RECORD EXCERPTS: Begin

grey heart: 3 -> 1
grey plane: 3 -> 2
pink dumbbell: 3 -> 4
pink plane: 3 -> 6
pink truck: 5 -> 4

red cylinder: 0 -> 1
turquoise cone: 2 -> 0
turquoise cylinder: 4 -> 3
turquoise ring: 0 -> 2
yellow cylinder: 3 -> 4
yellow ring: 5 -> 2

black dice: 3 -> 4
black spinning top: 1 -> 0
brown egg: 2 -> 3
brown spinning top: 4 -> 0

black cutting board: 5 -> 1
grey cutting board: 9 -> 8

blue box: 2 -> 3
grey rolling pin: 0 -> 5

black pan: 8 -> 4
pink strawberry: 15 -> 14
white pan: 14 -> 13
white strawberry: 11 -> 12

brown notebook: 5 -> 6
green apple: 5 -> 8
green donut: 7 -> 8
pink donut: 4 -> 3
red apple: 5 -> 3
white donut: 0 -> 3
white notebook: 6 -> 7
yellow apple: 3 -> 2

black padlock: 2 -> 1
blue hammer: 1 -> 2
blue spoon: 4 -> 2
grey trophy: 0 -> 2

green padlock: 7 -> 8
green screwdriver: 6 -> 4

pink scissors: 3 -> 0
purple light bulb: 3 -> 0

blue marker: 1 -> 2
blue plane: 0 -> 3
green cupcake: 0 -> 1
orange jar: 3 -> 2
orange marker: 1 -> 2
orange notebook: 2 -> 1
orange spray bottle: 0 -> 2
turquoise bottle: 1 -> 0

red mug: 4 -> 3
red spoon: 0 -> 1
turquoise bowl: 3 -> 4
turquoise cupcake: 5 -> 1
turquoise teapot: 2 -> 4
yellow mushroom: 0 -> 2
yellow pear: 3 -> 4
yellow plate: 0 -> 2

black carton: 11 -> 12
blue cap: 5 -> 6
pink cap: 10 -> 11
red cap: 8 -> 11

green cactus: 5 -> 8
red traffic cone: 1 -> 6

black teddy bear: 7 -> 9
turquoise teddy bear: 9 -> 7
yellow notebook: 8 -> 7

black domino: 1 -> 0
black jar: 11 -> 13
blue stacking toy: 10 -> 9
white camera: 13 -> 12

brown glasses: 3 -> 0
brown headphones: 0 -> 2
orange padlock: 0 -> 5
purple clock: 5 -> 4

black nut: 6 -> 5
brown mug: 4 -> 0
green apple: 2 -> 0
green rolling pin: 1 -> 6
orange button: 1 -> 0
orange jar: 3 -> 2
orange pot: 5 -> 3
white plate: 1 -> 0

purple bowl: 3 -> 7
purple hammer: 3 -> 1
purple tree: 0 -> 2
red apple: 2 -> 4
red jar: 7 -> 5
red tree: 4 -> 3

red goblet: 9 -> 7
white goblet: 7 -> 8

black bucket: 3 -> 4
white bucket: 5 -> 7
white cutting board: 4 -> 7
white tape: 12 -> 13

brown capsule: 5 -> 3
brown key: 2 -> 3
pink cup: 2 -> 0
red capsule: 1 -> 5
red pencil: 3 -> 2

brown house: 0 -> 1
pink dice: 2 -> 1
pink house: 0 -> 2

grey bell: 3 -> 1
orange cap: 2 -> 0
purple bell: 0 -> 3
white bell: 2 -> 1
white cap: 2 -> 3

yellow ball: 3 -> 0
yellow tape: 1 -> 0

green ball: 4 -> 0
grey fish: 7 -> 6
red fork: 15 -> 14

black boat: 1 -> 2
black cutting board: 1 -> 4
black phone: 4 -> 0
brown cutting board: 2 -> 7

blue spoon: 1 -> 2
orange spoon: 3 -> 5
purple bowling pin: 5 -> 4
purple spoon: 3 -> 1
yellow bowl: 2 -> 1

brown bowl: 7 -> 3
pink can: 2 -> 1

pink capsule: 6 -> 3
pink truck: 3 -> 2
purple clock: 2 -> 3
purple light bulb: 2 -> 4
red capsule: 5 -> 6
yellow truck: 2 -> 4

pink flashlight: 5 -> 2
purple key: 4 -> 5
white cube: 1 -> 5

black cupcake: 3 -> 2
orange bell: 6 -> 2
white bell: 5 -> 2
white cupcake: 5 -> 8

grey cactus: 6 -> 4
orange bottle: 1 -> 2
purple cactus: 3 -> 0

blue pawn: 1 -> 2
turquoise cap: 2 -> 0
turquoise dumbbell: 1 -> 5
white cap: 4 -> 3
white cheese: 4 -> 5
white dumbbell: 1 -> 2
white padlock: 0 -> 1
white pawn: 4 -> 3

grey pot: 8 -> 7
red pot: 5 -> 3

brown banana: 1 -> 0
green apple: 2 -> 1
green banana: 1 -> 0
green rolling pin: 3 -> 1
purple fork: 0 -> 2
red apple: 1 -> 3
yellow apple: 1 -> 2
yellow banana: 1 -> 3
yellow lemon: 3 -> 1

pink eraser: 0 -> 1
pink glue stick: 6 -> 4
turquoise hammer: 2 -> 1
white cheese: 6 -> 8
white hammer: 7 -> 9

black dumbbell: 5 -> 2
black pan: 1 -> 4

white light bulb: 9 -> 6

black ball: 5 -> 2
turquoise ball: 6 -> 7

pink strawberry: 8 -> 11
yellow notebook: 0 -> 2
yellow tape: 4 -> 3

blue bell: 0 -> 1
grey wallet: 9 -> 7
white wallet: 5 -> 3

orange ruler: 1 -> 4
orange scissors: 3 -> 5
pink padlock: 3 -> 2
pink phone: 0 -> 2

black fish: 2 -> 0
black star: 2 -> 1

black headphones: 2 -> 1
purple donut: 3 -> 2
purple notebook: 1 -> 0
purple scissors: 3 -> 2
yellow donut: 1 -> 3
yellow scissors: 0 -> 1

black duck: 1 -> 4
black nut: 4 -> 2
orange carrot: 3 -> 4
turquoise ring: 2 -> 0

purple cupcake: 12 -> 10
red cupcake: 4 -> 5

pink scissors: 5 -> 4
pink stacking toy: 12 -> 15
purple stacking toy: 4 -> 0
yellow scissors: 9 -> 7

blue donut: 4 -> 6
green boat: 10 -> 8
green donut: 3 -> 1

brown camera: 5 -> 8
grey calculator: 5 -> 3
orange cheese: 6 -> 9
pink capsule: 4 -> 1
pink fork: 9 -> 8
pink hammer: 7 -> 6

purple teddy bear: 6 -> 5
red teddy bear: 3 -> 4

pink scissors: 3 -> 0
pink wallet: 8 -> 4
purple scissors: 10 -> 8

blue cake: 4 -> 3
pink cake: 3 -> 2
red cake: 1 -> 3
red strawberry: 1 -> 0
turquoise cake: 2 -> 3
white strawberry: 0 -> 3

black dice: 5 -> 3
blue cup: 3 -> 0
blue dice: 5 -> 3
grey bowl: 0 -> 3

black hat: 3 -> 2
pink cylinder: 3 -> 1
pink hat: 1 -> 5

RECORD EXCERPTS: End

Reproduce the entries above exactly, starting at their first line and finishing with the line that contains "white donut: 0 -> 3".

*FINISHED TASK*.
grey heart: 3 -> 1
grey plane: 3 -> 2
pink dumbbell: 3 -> 4
pink plane: 3 -> 6
pink truck: 5 -> 4

red cylinder: 0 -> 1
turquoise cone: 2 -> 0
turquoise cylinder: 4 -> 3
turquoise ring: 0 -> 2
yellow cylinder: 3 -> 4
yellow ring: 5 -> 2

black dice: 3 -> 4
black spinning top: 1 -> 0
brown egg: 2 -> 3
brown spinning top: 4 -> 0

black cutting board: 5 -> 1
grey cutting board: 9 -> 8

blue box: 2 -> 3
grey rolling pin: 0 -> 5

black pan: 8 -> 4
pink strawberry: 15 -> 14
white pan: 14 -> 13
white strawberry: 11 -> 12

brown notebook: 5 -> 6
green apple: 5 -> 8
green donut: 7 -> 8
pink donut: 4 -> 3
red apple: 5 -> 3
white donut: 0 -> 3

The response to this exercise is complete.